## What the task asks
When you reach the line containing "RELAY2 pin IN1: D4 -> D8" in the records below, start copying exactly, and stop once you have copied the line containing "OLED pin SDA: GP6 -> GP5".
===== Data shown =====
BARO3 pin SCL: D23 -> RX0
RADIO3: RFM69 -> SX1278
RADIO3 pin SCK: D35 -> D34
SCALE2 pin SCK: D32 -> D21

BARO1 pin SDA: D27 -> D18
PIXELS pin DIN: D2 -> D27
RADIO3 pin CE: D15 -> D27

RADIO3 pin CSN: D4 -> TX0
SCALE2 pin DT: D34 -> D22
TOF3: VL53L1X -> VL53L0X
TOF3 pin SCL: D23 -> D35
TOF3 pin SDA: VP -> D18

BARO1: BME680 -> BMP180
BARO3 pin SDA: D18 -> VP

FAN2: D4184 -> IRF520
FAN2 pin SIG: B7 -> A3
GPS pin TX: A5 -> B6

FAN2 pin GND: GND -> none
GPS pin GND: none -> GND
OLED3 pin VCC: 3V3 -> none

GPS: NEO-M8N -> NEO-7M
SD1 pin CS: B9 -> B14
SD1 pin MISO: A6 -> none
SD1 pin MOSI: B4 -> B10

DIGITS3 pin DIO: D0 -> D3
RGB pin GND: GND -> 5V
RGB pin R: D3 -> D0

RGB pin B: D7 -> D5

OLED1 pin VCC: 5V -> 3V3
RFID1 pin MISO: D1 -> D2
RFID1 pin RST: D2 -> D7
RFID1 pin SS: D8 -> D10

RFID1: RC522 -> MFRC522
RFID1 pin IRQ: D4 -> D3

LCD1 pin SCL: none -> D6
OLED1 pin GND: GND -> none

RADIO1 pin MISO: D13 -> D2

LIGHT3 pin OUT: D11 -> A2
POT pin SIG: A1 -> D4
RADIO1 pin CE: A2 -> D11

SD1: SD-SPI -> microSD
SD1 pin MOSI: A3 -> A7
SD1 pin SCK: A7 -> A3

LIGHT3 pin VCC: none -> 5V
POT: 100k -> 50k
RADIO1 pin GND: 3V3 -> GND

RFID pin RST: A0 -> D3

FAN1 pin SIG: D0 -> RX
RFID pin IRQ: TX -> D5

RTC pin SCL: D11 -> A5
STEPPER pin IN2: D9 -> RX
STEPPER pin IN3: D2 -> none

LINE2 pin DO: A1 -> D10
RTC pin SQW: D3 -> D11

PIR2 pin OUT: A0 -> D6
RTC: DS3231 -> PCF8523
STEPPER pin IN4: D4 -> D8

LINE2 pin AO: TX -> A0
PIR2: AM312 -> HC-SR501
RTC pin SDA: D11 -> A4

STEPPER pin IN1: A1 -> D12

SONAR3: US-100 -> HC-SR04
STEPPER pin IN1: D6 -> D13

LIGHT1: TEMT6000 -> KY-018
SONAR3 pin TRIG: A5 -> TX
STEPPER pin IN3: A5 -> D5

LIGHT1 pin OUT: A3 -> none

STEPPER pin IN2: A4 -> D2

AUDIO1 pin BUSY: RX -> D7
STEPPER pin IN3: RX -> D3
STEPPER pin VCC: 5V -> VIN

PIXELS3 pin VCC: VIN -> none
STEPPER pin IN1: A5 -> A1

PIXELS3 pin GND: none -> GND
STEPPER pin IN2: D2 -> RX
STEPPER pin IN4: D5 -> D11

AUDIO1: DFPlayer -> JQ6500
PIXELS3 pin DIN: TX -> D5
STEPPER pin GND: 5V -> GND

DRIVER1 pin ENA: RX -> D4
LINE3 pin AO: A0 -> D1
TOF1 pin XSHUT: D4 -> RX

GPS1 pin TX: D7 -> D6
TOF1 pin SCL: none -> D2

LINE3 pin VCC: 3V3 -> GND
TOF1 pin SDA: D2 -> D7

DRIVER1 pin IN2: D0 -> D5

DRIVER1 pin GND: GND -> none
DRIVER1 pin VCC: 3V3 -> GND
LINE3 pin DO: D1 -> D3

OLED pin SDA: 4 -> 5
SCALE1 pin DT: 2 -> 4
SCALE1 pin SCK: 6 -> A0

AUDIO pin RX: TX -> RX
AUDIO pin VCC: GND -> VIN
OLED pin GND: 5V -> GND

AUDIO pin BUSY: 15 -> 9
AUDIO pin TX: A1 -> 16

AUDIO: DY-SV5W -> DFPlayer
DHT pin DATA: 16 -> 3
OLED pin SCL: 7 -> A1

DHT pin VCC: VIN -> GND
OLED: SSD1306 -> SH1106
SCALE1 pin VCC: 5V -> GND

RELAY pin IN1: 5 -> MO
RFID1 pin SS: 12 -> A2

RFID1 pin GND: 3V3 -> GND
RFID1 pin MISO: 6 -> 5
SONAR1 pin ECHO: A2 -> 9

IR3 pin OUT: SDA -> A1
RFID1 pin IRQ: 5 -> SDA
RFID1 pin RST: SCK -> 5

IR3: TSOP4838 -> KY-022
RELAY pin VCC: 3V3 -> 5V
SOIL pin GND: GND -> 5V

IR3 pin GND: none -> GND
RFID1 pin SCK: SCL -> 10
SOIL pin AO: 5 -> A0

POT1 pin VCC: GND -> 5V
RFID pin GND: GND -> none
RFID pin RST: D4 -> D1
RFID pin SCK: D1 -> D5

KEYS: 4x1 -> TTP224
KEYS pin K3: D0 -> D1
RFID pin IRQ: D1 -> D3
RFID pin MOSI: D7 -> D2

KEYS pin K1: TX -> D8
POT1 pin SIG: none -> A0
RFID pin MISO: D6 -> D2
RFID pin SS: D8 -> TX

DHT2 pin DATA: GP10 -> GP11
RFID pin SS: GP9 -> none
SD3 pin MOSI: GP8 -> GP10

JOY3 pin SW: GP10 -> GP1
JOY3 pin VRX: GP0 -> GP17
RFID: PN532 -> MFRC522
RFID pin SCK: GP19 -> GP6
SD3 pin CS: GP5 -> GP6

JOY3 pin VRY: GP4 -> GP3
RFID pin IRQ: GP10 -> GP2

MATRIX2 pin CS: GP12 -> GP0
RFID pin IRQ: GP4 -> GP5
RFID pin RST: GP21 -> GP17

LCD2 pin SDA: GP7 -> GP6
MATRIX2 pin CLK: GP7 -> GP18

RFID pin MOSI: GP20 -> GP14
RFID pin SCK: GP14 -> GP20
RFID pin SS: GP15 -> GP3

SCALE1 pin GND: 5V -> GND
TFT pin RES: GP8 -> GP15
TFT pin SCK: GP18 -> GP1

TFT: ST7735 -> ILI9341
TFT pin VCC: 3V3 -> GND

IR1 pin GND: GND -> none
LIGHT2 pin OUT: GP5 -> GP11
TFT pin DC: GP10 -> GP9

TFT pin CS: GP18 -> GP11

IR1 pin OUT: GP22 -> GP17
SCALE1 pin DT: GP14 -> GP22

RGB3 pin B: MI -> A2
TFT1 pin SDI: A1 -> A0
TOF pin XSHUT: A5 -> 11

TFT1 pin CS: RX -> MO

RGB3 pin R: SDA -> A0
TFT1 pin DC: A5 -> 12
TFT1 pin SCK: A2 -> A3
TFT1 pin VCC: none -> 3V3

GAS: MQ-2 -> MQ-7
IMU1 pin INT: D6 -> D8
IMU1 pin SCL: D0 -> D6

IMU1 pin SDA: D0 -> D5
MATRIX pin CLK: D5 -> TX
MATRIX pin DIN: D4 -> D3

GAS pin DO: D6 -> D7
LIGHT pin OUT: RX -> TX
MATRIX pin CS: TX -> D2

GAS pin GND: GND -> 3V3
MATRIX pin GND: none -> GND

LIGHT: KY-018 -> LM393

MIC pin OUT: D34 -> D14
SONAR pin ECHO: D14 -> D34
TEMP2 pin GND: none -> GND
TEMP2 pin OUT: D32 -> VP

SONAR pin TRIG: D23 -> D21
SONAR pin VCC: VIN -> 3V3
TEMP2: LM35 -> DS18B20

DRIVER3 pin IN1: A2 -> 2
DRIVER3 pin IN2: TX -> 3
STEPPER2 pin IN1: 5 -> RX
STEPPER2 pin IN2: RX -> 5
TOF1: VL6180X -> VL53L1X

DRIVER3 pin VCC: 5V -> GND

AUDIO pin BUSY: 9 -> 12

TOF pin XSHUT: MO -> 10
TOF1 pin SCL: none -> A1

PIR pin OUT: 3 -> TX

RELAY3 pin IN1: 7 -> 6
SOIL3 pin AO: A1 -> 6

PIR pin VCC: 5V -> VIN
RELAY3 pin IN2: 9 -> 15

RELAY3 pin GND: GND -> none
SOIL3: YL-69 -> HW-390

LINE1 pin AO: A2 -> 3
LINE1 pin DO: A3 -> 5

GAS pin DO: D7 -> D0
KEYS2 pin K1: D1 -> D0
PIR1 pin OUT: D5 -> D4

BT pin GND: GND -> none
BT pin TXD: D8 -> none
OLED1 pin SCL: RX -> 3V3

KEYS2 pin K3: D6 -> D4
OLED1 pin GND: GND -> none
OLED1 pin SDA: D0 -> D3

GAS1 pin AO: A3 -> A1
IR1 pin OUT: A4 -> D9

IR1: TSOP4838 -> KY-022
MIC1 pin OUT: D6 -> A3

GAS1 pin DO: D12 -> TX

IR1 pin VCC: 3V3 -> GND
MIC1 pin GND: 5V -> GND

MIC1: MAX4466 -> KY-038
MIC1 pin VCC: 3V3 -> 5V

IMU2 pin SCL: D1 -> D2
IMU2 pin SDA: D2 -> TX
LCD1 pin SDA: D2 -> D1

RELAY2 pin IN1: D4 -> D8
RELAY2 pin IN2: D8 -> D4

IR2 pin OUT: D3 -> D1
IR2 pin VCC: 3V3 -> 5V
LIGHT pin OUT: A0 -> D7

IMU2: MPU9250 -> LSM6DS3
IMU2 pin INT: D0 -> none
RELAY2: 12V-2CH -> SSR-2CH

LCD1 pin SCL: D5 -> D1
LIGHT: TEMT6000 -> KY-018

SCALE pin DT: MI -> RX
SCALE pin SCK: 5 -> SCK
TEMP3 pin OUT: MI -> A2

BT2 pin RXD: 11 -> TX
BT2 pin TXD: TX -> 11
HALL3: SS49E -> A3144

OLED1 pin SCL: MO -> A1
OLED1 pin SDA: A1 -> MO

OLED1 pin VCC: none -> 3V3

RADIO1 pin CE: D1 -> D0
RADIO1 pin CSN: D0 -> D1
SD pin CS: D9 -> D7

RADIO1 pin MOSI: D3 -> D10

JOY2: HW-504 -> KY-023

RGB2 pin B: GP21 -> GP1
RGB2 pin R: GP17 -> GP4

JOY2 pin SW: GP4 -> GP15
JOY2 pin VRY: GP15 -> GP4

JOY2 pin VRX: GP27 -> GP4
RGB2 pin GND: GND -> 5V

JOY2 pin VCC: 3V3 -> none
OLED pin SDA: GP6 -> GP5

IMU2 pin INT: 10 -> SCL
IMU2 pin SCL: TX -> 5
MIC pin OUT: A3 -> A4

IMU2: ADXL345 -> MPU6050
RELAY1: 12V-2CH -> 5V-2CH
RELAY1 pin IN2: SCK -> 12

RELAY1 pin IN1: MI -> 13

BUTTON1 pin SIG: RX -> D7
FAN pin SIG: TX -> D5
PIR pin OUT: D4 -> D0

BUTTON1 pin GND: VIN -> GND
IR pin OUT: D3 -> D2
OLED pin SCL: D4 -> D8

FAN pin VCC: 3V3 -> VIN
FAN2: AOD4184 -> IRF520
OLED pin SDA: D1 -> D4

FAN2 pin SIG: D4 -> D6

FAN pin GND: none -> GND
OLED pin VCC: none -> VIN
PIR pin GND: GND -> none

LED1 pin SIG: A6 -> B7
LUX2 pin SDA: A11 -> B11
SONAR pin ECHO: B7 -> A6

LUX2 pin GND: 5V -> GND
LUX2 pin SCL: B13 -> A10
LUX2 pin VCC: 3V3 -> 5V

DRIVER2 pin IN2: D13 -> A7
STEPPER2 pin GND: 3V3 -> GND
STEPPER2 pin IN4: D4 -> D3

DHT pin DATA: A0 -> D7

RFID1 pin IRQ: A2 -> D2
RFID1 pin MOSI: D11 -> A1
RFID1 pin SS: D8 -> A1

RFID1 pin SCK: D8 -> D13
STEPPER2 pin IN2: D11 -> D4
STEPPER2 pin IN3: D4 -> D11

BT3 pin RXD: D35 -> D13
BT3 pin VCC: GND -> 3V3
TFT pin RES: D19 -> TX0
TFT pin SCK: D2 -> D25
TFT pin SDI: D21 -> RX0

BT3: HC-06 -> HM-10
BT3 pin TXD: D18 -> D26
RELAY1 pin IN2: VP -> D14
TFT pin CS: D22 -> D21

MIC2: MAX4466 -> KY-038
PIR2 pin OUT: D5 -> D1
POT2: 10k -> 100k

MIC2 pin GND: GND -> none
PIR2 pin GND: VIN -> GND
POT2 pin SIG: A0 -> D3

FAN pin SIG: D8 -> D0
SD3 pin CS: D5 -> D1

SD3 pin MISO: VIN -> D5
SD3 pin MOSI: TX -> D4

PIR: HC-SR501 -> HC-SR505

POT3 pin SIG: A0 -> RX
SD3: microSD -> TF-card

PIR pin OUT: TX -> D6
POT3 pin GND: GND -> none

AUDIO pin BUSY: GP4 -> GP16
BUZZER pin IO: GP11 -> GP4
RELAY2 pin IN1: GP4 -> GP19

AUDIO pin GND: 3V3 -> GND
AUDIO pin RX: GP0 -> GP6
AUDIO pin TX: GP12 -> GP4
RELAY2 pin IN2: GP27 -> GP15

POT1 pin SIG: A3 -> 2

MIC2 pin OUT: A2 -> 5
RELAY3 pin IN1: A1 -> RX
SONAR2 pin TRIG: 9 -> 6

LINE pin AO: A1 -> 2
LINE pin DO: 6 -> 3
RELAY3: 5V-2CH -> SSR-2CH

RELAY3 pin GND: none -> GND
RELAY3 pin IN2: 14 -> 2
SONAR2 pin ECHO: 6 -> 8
=====
## Expected answer
RELAY2 pin IN1: D4 -> D8
RELAY2 pin IN2: D8 -> D4

IR2 pin OUT: D3 -> D1
IR2 pin VCC: 3V3 -> 5V
LIGHT pin OUT: A0 -> D7

IMU2: MPU9250 -> LSM6DS3
IMU2 pin INT: D0 -> none
RELAY2: 12V-2CH -> SSR-2CH

LCD1 pin SCL: D5 -> D1
LIGHT: TEMT6000 -> KY-018

SCALE pin DT: MI -> RX
SCALE pin SCK: 5 -> SCK
TEMP3 pin OUT: MI -> A2

BT2 pin RXD: 11 -> TX
BT2 pin TXD: TX -> 11
HALL3: SS49E -> A3144

OLED1 pin SCL: MO -> A1
OLED1 pin SDA: A1 -> MO

OLED1 pin VCC: none -> 3V3

RADIO1 pin CE: D1 -> D0
RADIO1 pin CSN: D0 -> D1
SD pin CS: D9 -> D7

RADIO1 pin MOSI: D3 -> D10

JOY2: HW-504 -> KY-023

RGB2 pin B: GP21 -> GP1
RGB2 pin R: GP17 -> GP4

JOY2 pin SW: GP4 -> GP15
JOY2 pin VRY: GP15 -> GP4

JOY2 pin VRX: GP27 -> GP4
RGB2 pin GND: GND -> 5V

JOY2 pin VCC: 3V3 -> none
OLED pin SDA: GP6 -> GP5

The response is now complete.